Dataset excerpts:
-- Opening Marker --

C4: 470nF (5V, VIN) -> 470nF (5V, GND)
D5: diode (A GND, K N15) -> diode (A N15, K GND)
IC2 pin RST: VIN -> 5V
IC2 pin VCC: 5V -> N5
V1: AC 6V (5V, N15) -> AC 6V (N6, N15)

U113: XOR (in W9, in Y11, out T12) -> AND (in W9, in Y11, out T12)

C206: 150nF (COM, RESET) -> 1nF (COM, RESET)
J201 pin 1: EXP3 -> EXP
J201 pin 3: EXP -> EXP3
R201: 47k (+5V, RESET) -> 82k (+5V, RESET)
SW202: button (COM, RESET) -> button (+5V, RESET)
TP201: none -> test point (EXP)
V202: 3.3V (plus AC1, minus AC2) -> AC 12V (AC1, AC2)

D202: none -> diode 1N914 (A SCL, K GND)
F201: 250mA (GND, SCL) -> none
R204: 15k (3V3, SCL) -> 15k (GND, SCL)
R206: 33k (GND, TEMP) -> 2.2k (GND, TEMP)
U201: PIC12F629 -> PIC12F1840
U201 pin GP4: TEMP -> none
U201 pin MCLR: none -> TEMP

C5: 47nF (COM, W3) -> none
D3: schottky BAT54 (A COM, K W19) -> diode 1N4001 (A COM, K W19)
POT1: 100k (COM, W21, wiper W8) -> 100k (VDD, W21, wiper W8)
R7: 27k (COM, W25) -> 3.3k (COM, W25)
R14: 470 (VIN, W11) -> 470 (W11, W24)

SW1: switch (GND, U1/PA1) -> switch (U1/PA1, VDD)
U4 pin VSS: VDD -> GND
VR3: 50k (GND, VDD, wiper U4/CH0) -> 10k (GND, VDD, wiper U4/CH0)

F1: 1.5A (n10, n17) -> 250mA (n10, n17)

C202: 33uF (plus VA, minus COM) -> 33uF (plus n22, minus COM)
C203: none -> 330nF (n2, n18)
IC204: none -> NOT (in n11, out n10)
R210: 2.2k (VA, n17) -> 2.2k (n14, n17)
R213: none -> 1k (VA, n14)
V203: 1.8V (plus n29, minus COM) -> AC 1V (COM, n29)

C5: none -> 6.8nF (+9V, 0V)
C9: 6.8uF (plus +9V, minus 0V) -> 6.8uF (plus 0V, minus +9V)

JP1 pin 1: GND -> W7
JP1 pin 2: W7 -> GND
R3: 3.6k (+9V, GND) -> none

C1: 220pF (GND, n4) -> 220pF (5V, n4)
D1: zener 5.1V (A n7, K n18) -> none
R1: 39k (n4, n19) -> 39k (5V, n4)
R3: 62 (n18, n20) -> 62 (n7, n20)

-- Closing Marker --

*WHAT IS REQUIRED*. Only the lines that hold the word "none" are wanted; each should be pulled from the records.

*RESULT OF THIS EXERCISE*.
TP201: none -> test point (EXP)
D202: none -> diode 1N914 (A SCL, K GND)
F201: 250mA (GND, SCL) -> none
U201 pin GP4: TEMP -> none
U201 pin MCLR: none -> TEMP
C5: 47nF (COM, W3) -> none
C203: none -> 330nF (n2, n18)
IC204: none -> NOT (in n11, out n10)
R213: none -> 1k (VA, n14)
C5: none -> 6.8nF (+9V, 0V)
R3: 3.6k (+9V, GND) -> none
D1: zener 5.1V (A n7, K n18) -> none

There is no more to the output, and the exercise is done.